=== Scene image comparisons ===
━━━━━━━━━━

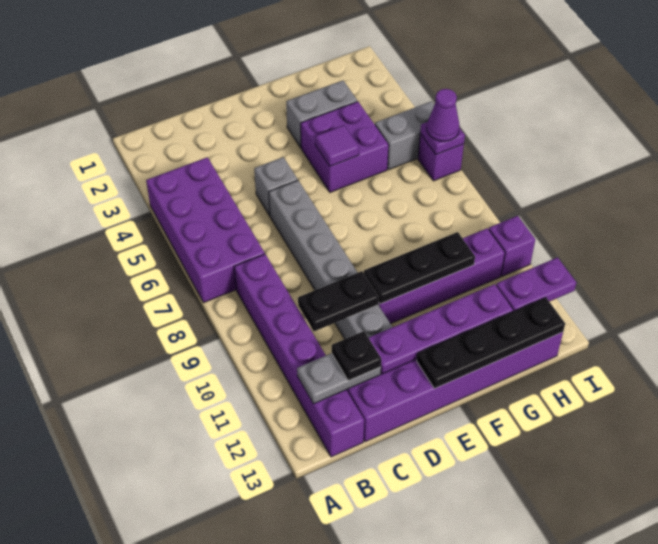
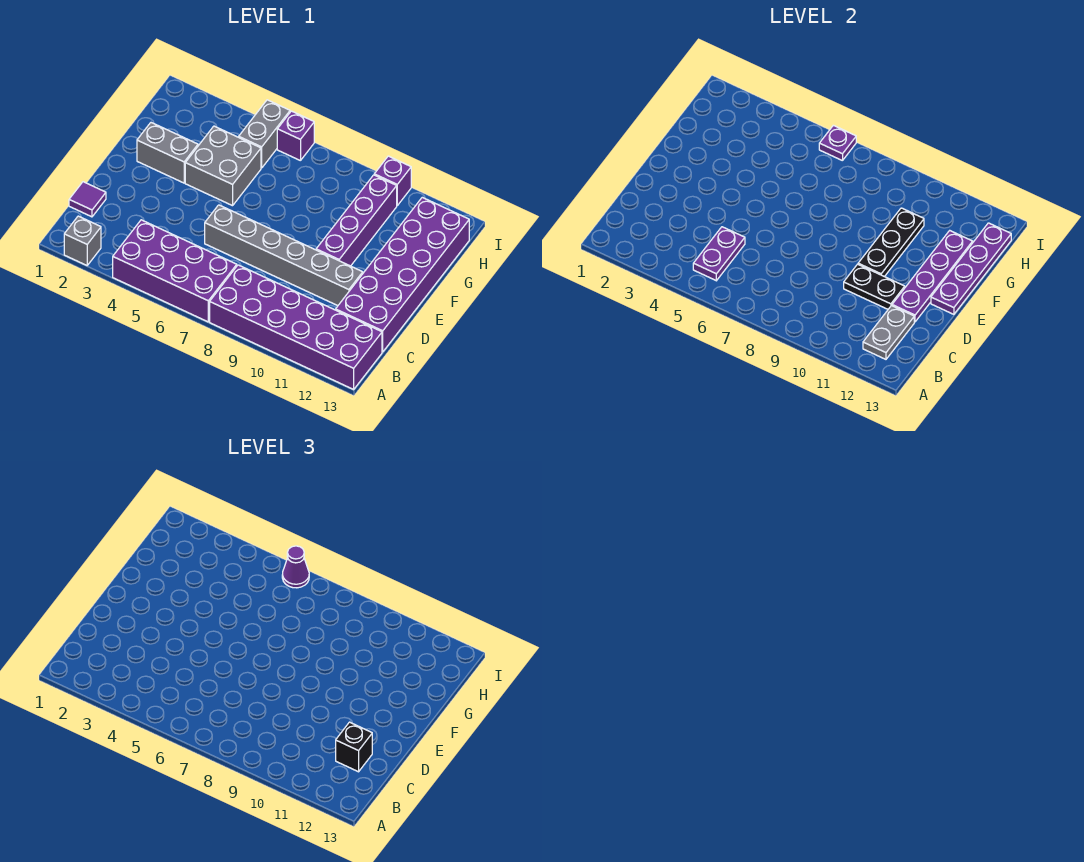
purple brick B8:B13 level 1 -> purple brick A8:B13 level 1
black plate C10:D10 level 2 -> black plate D10:D11 level 2
black plate C12 level 3 -> black brick C12 level 3
grey brick D5 level 1 -> grey brick A2 level 1
black plate E13:H13 level 2 -> purple plate E13:H13 level 2
grey brick F3:G3 level 1 -> grey brick F2:F3 level 1
purple brick F4:G5 level 1 -> grey brick F4:G5 level 1
purple tile F5 level 2 -> purple tile C1 level 1
purple plate H12:I12 level 2 -> purple plate B5:C5 level 2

━━━━━━━━━━

Repeat exactly, please: transcribe each entry and leave out the pictures.

purple brick B8:B13 level 1 -> purple brick A8:B13 level 1
black plate C10:D10 level 2 -> black plate D10:D11 level 2
black plate C12 level 3 -> black brick C12 level 3
grey brick D5 level 1 -> grey brick A2 level 1
black plate E13:H13 level 2 -> purple plate E13:H13 level 2
grey brick F3:G3 level 1 -> grey brick F2:F3 level 1
purple brick F4:G5 level 1 -> grey brick F4:G5 level 1
purple tile F5 level 2 -> purple tile C1 level 1
purple plate H12:I12 level 2 -> purple plate B5:C5 level 2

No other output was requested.